» Problem description
Reproduce every line below exactly as written; do not include the images.

» Extracted data
================
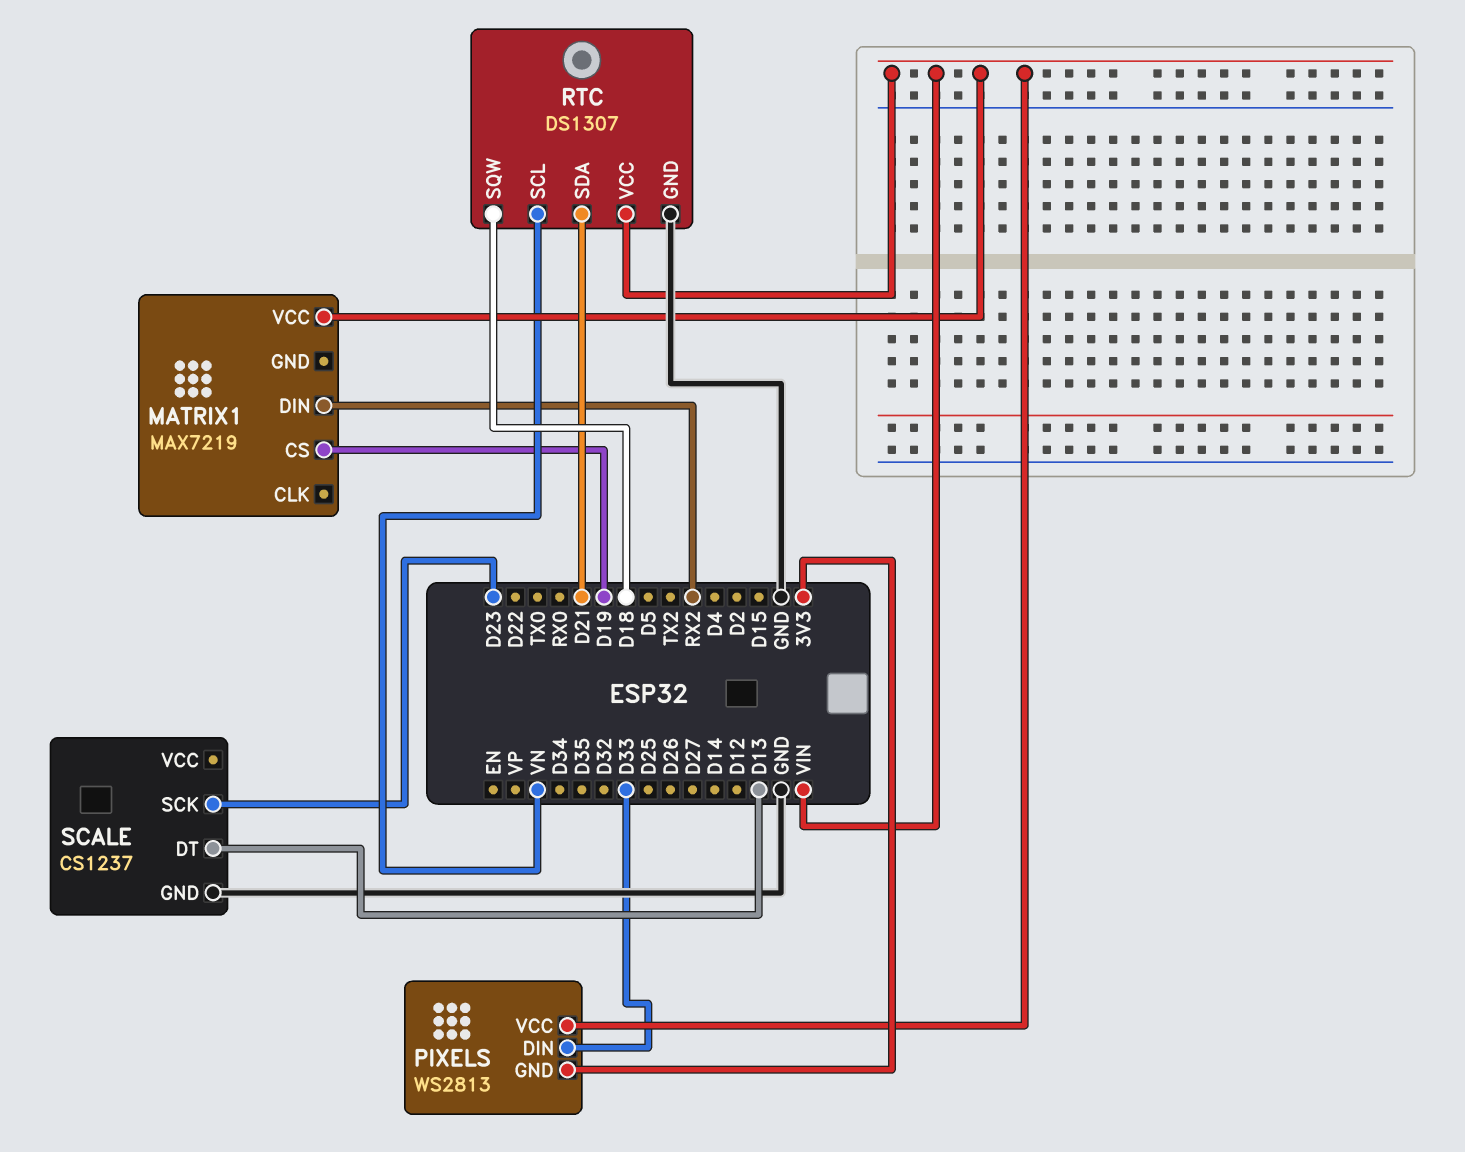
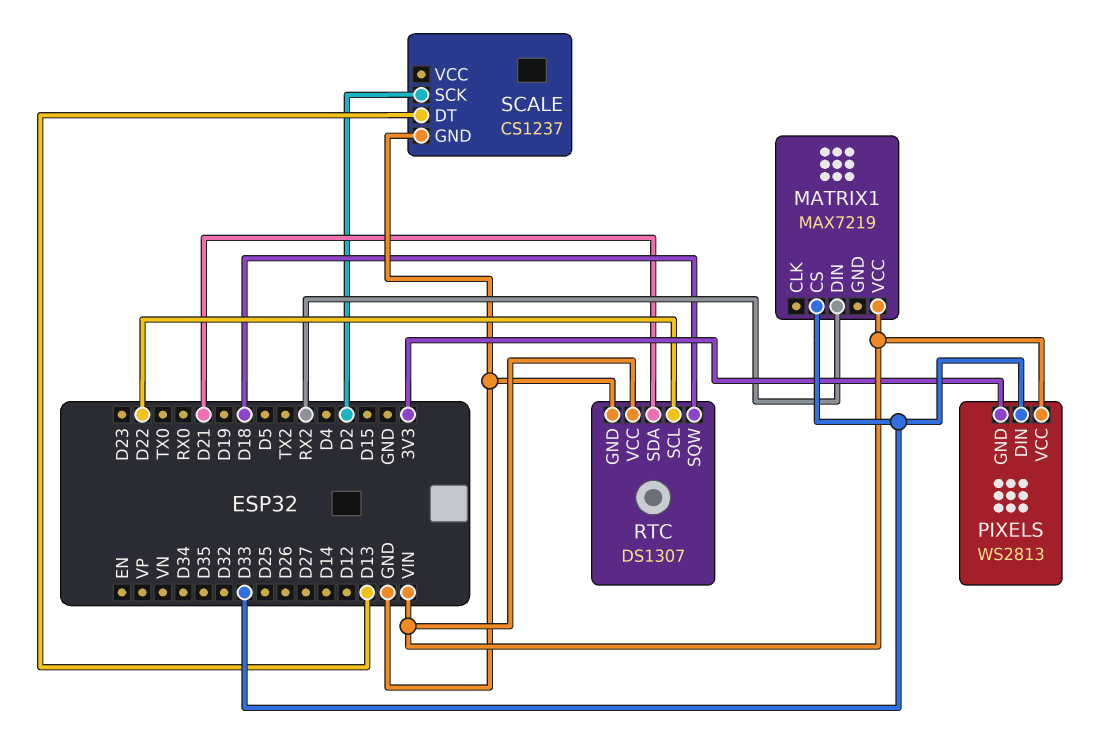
MATRIX1 pin CS: D19 -> D33
RTC pin SCL: VN -> D22
SCALE pin SCK: D23 -> D2

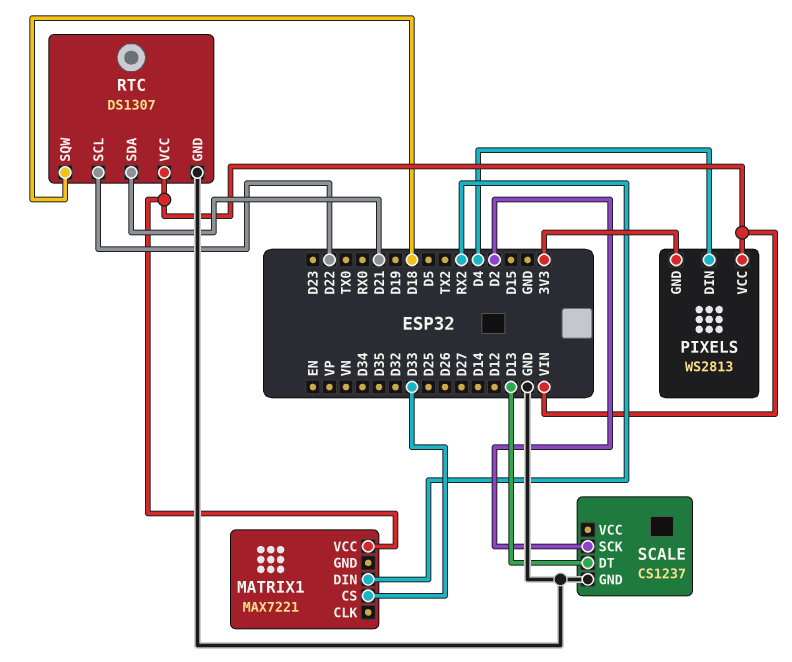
MATRIX1: MAX7219 -> MAX7221
PIXELS pin DIN: D33 -> D4

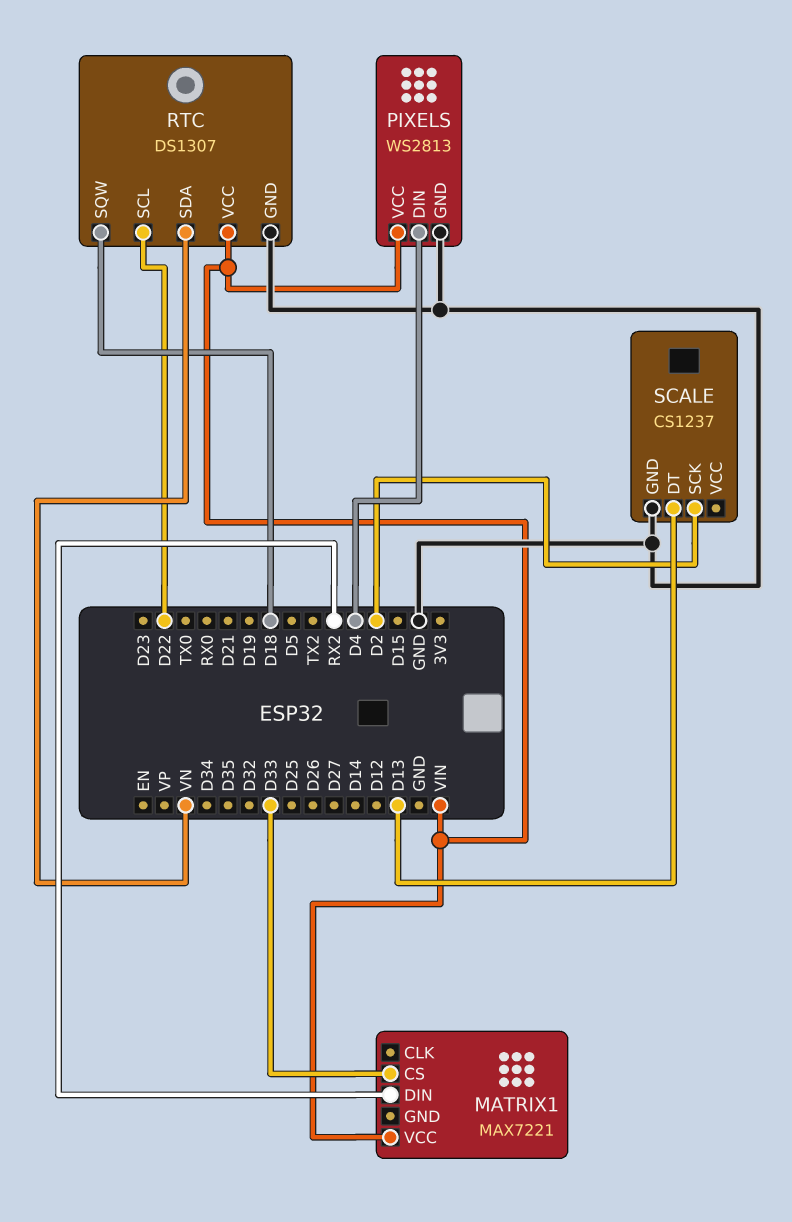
PIXELS pin GND: 3V3 -> GND
RTC pin SDA: D21 -> VN

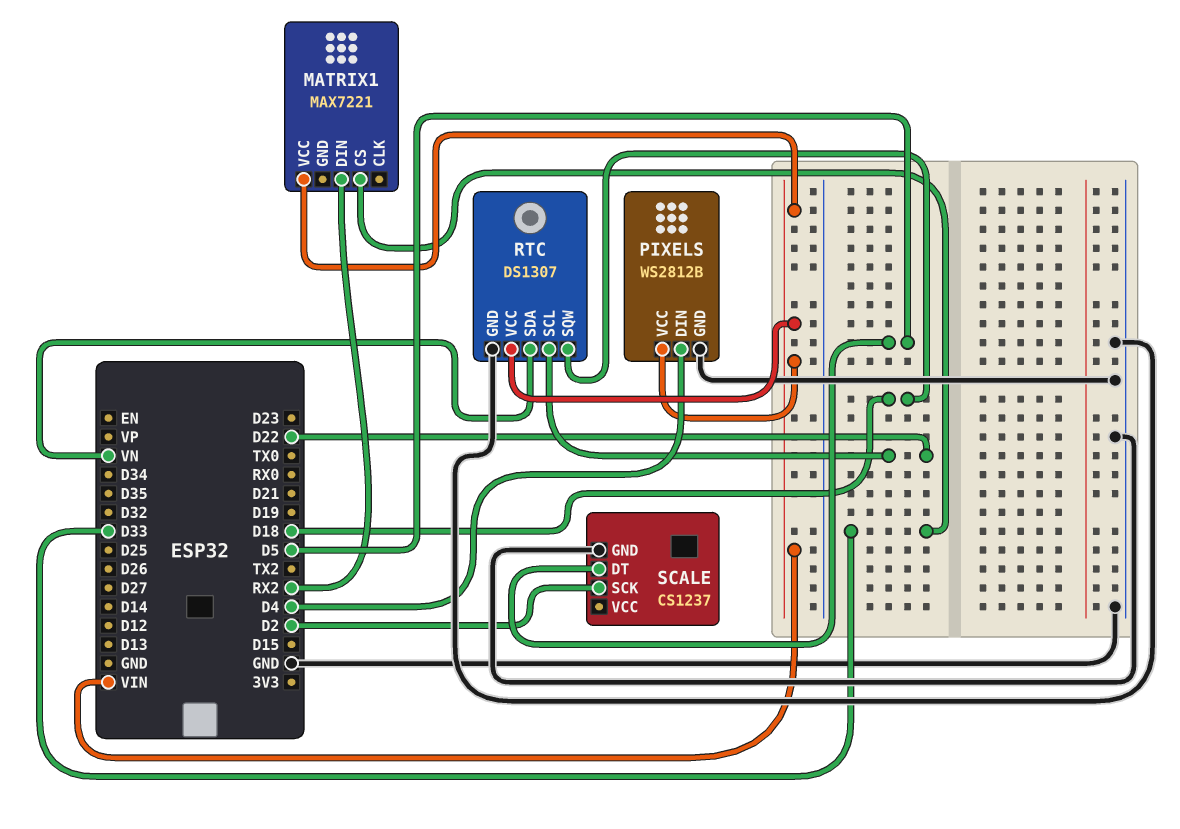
PIXELS: WS2813 -> WS2812B
SCALE pin DT: D13 -> D5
================
» Task answer
MATRIX1 pin CS: D19 -> D33
RTC pin SCL: VN -> D22
SCALE pin SCK: D23 -> D2

MATRIX1: MAX7219 -> MAX7221
PIXELS pin DIN: D33 -> D4

PIXELS pin GND: 3V3 -> GND
RTC pin SDA: D21 -> VN

PIXELS: WS2813 -> WS2812B
SCALE pin DT: D13 -> D5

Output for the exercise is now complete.